## WHAT THIS TASK INVOLVES
Output exactly the lines below from the one containing "brown watering can: 3 -> 7" to the last line, both included. Omit pictures.

*** Opening of MATERIAL TO PROCESS ***

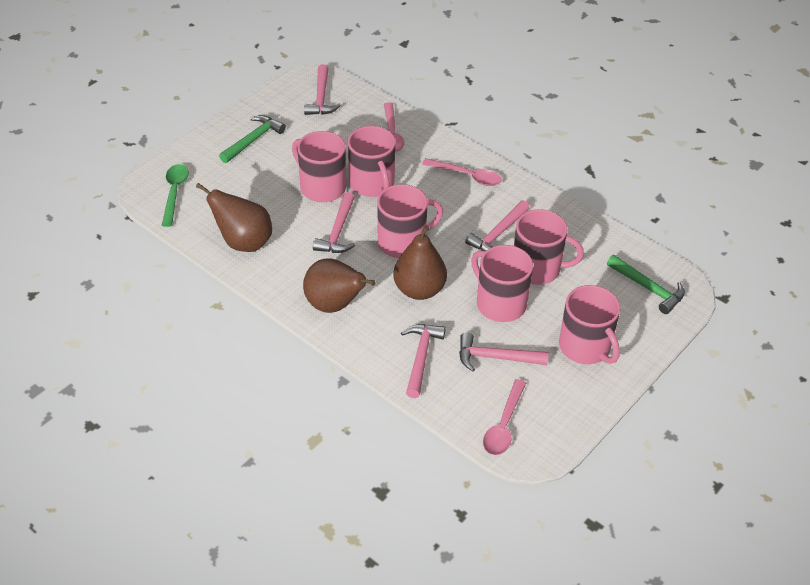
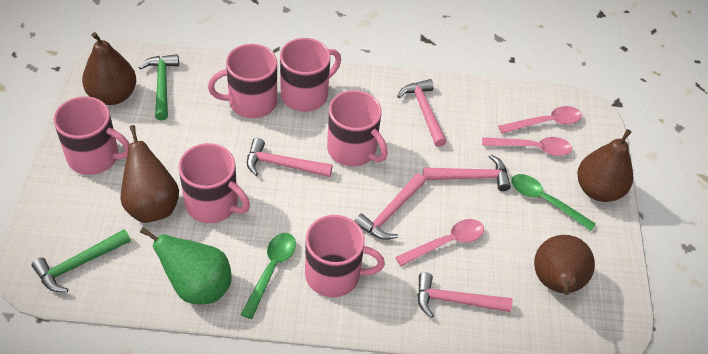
brown pear: 3 -> 4
green pear: 0 -> 1
green spoon: 1 -> 2

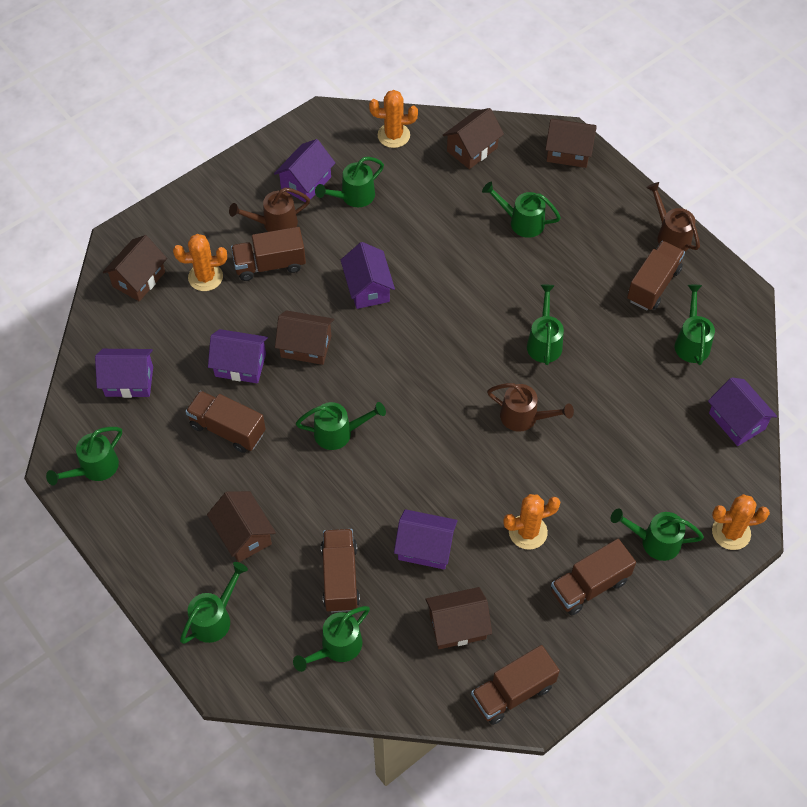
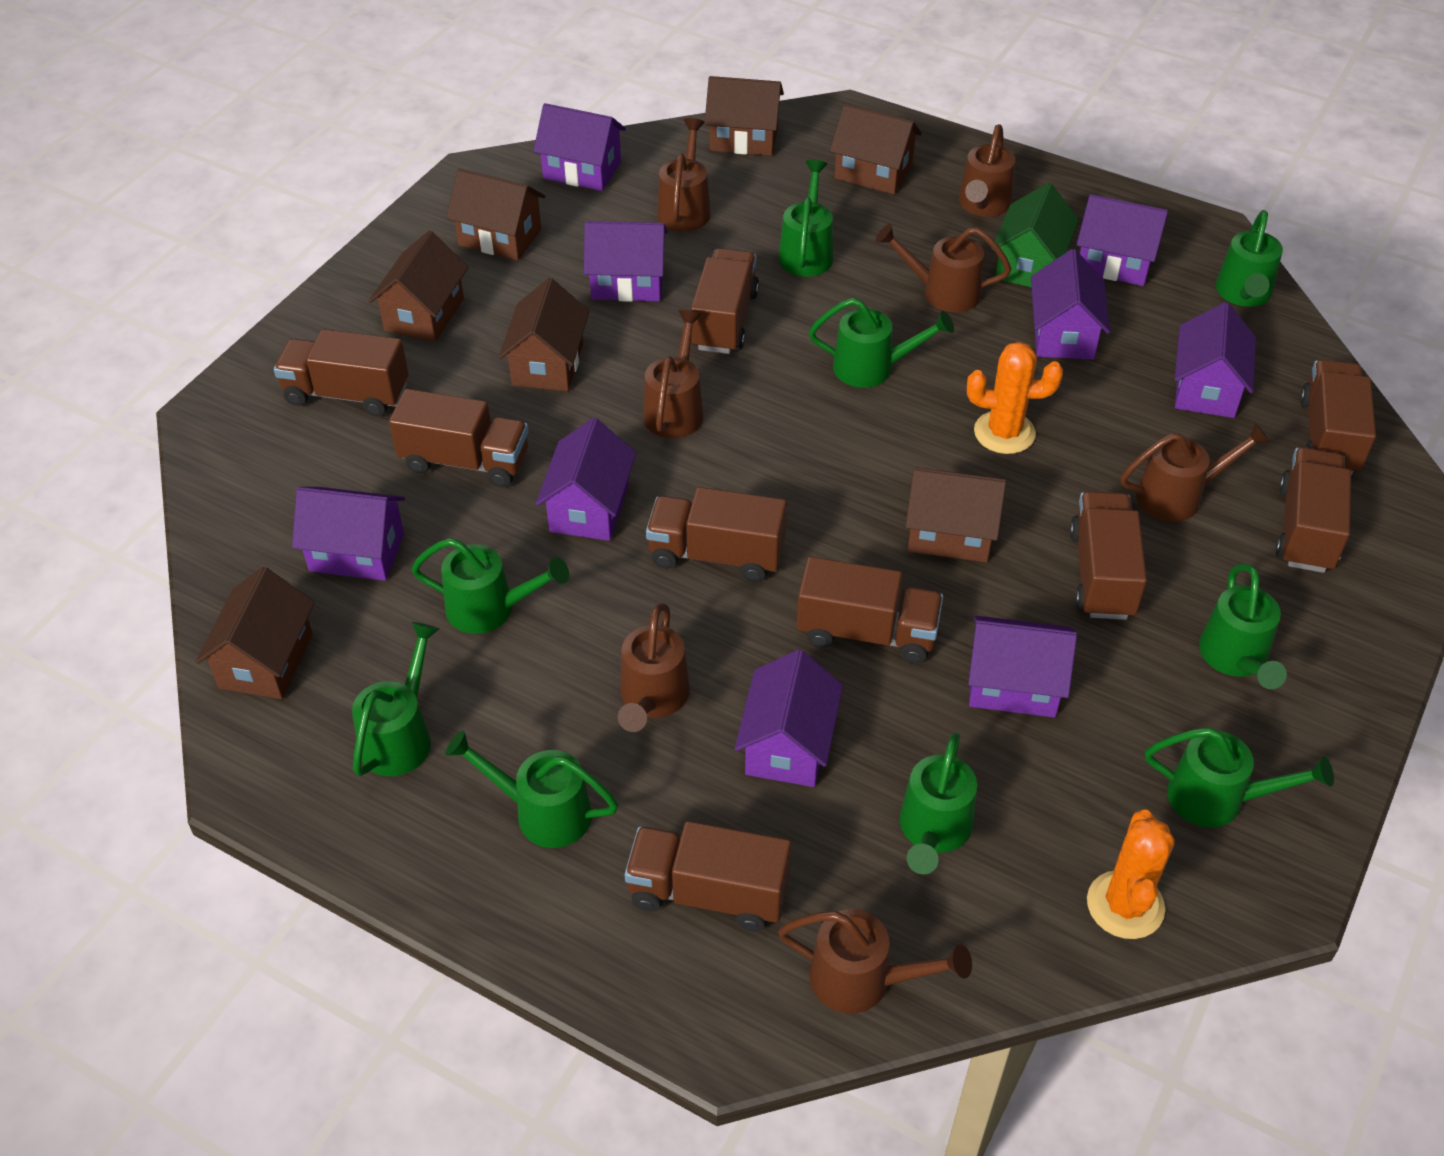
brown house: 6 -> 7
brown truck: 6 -> 9
brown watering can: 3 -> 7
green house: 0 -> 1
orange cactus: 4 -> 2
purple house: 6 -> 9

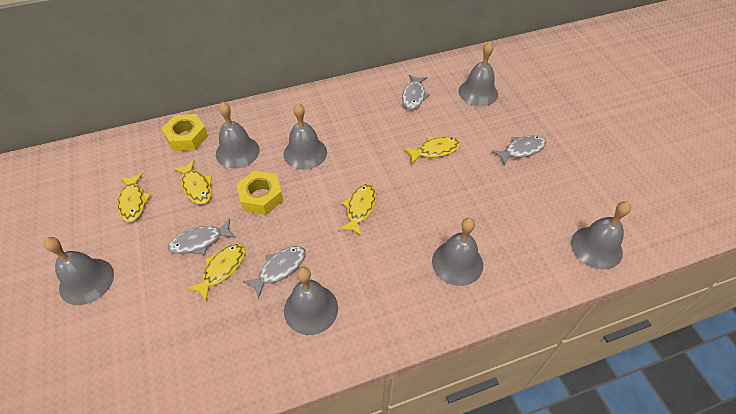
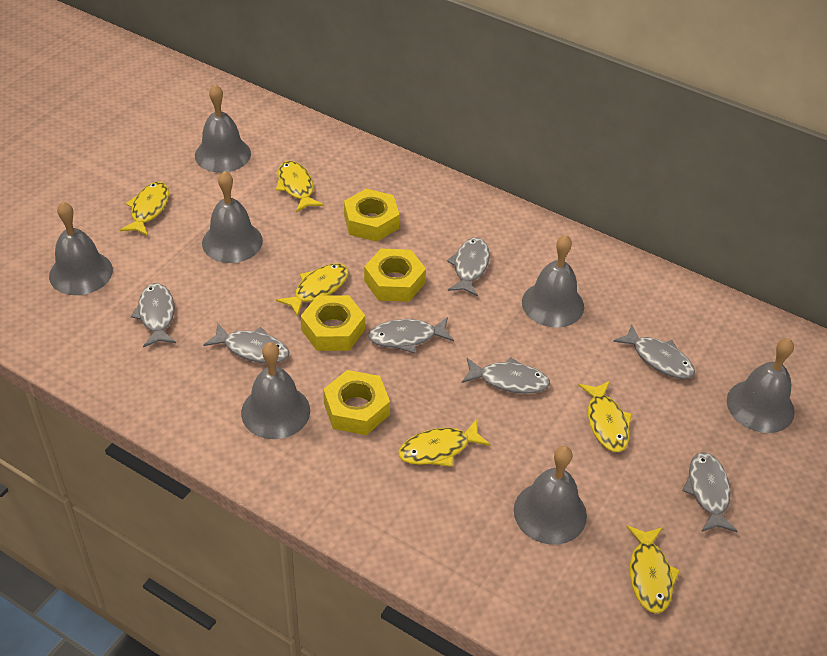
grey fish: 4 -> 7
yellow fish: 5 -> 6
yellow nut: 2 -> 4

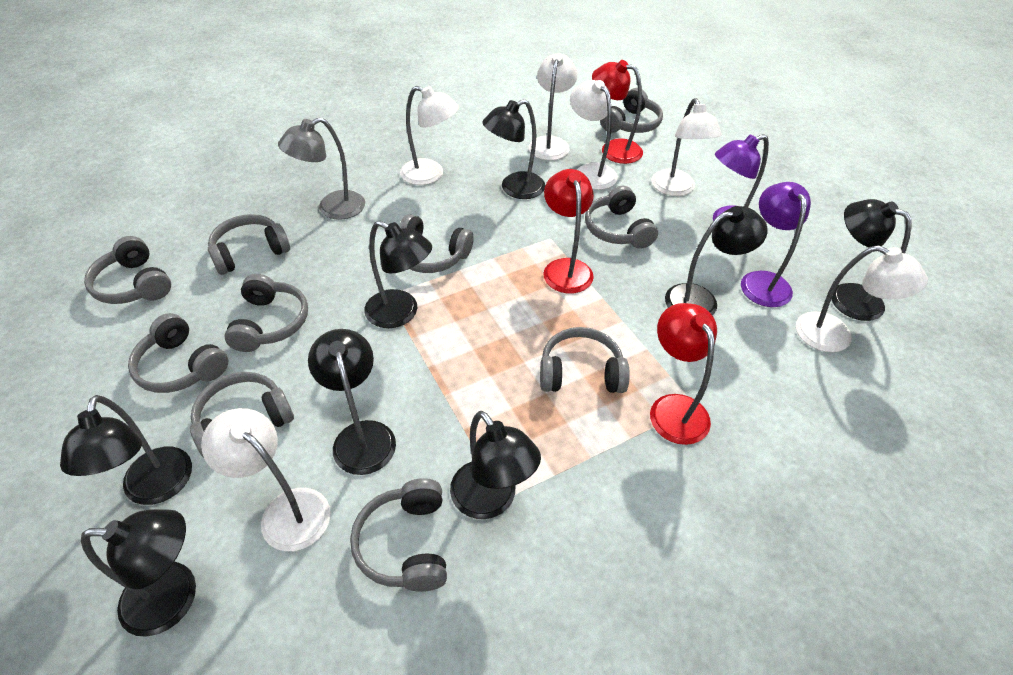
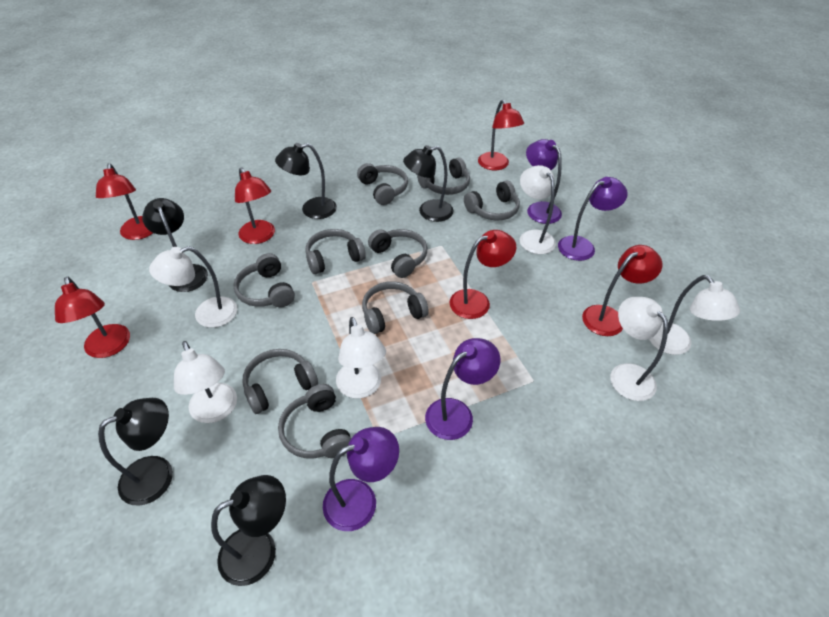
black lamp: 8 -> 5
grey headphones: 10 -> 9
grey lamp: 1 -> 0
purple lamp: 2 -> 4
red lamp: 3 -> 6

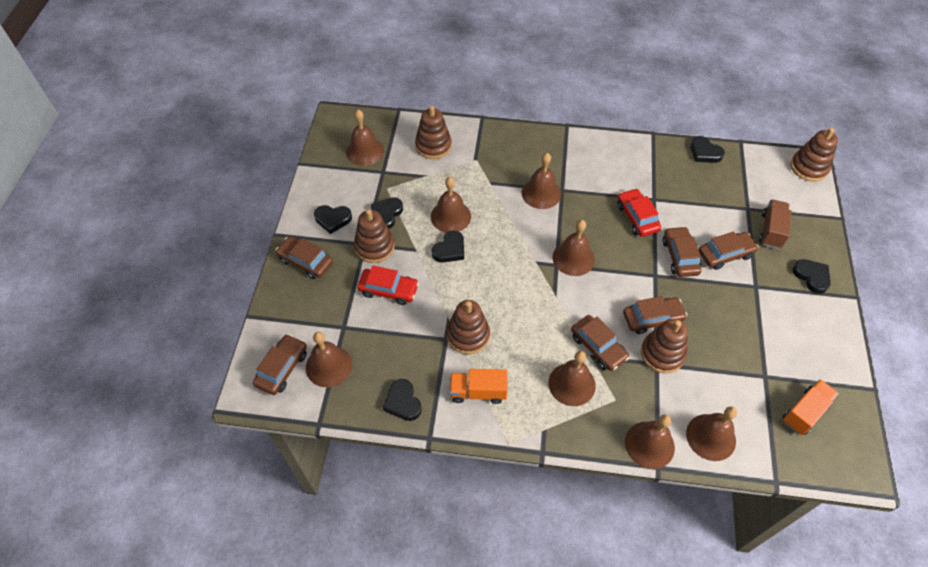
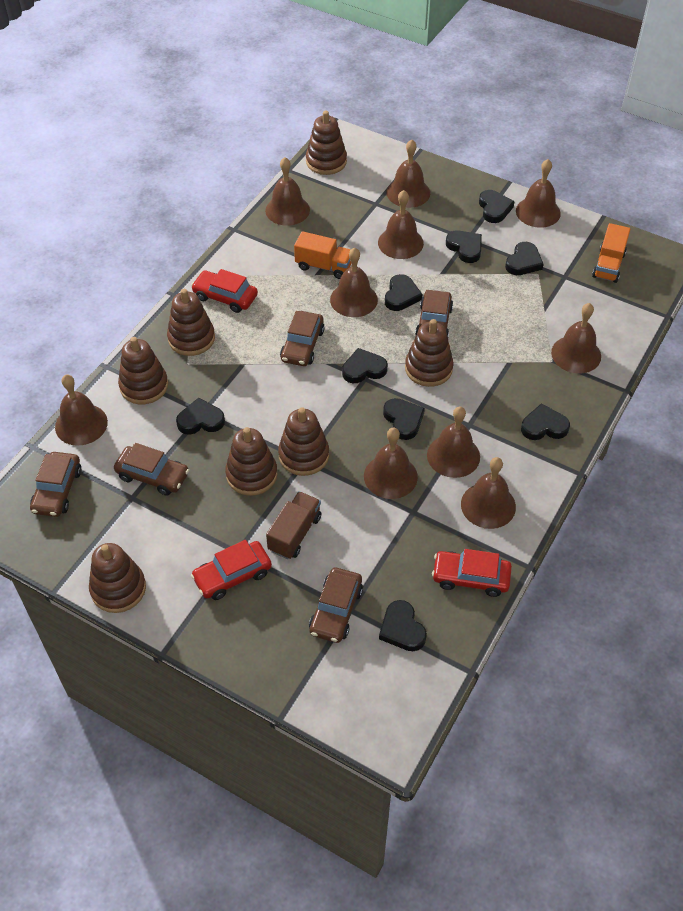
black heart: 6 -> 9
brown bell: 8 -> 10
brown car: 6 -> 5
brown stacking toy: 5 -> 7
red car: 2 -> 3

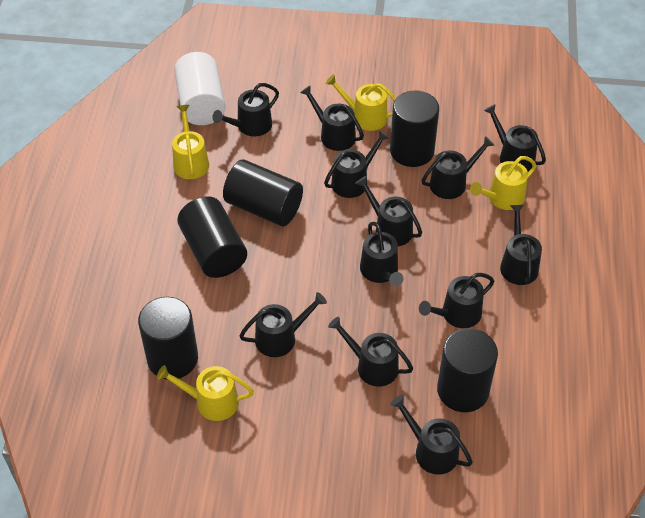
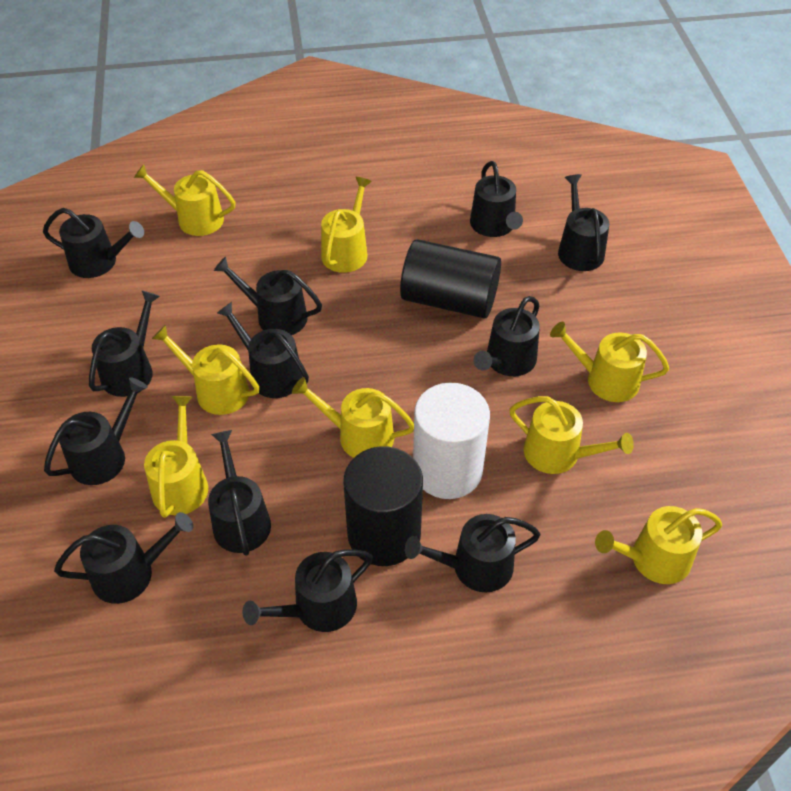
black cylinder: 5 -> 2
yellow watering can: 4 -> 8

*** Close of MATERIAL TO PROCESS ***

## PROBLEM SOLUTION
brown watering can: 3 -> 7
green house: 0 -> 1
orange cactus: 4 -> 2
purple house: 6 -> 9

grey fish: 4 -> 7
yellow fish: 5 -> 6
yellow nut: 2 -> 4

black lamp: 8 -> 5
grey headphones: 10 -> 9
grey lamp: 1 -> 0
purple lamp: 2 -> 4
red lamp: 3 -> 6

black heart: 6 -> 9
brown bell: 8 -> 10
brown car: 6 -> 5
brown stacking toy: 5 -> 7
red car: 2 -> 3

black cylinder: 5 -> 2
yellow watering can: 4 -> 8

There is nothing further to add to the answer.